◆ **Exercise instructions**
The whole listing is to be given again without alteration, except that its pictures are dropped.
[Opening Data section]
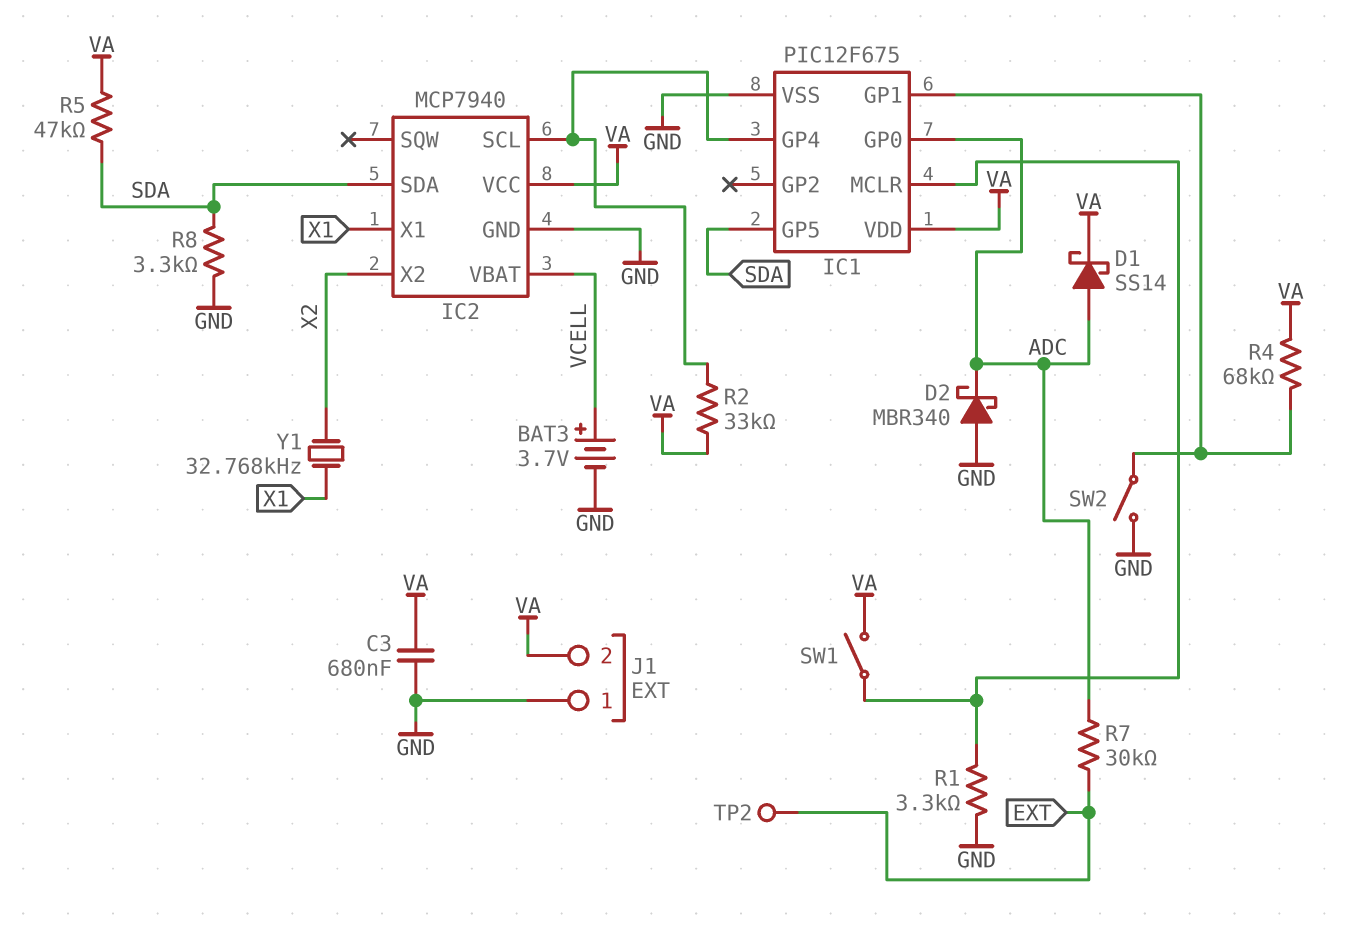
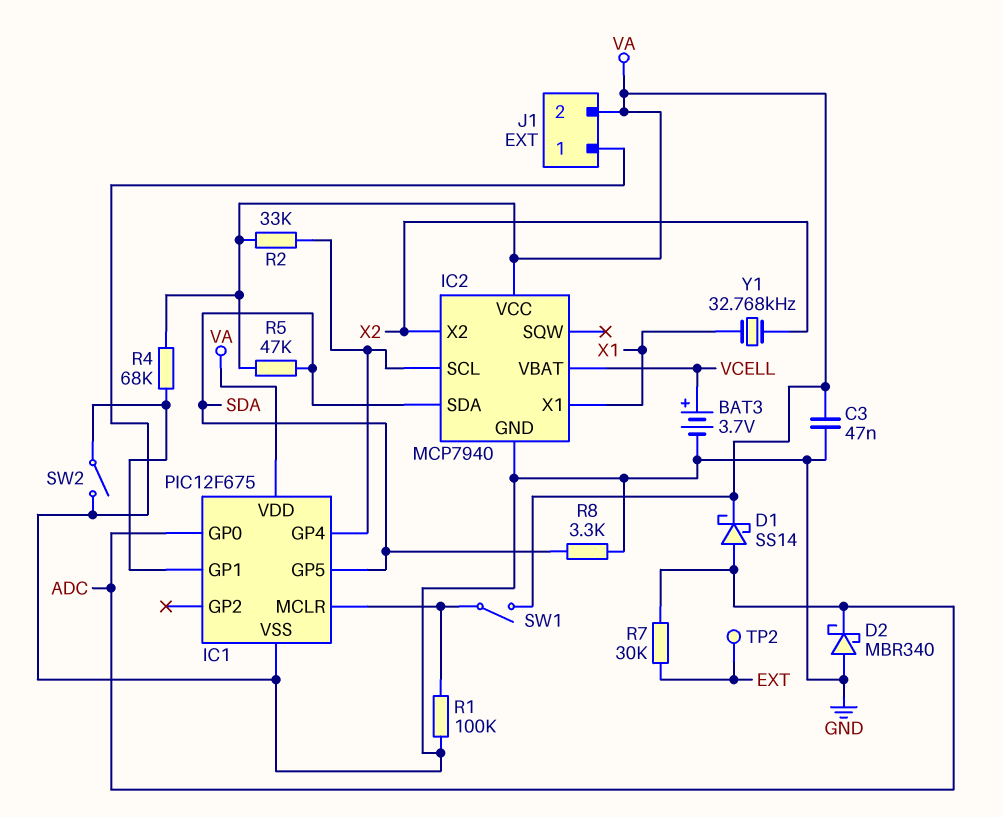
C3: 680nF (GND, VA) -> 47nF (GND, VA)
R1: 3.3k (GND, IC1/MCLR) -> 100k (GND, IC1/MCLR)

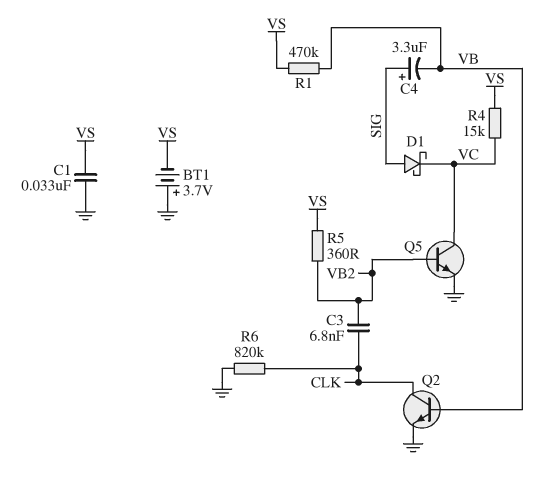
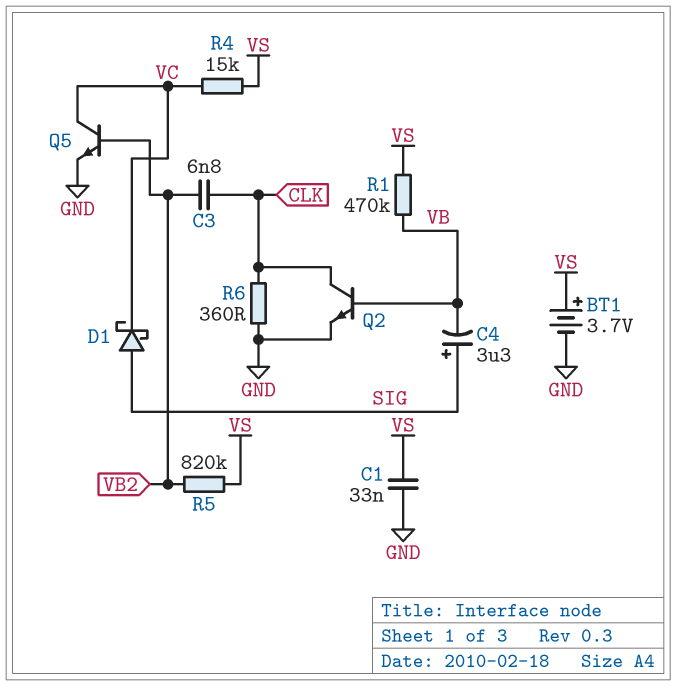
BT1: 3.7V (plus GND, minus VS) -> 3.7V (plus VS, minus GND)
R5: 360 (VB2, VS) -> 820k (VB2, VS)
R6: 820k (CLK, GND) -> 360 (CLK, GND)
[Closing Data section]
◆ **Response area**
C3: 680nF (GND, VA) -> 47nF (GND, VA)
R1: 3.3k (GND, IC1/MCLR) -> 100k (GND, IC1/MCLR)

BT1: 3.7V (plus GND, minus VS) -> 3.7V (plus VS, minus GND)
R5: 360 (VB2, VS) -> 820k (VB2, VS)
R6: 820k (CLK, GND) -> 360 (CLK, GND)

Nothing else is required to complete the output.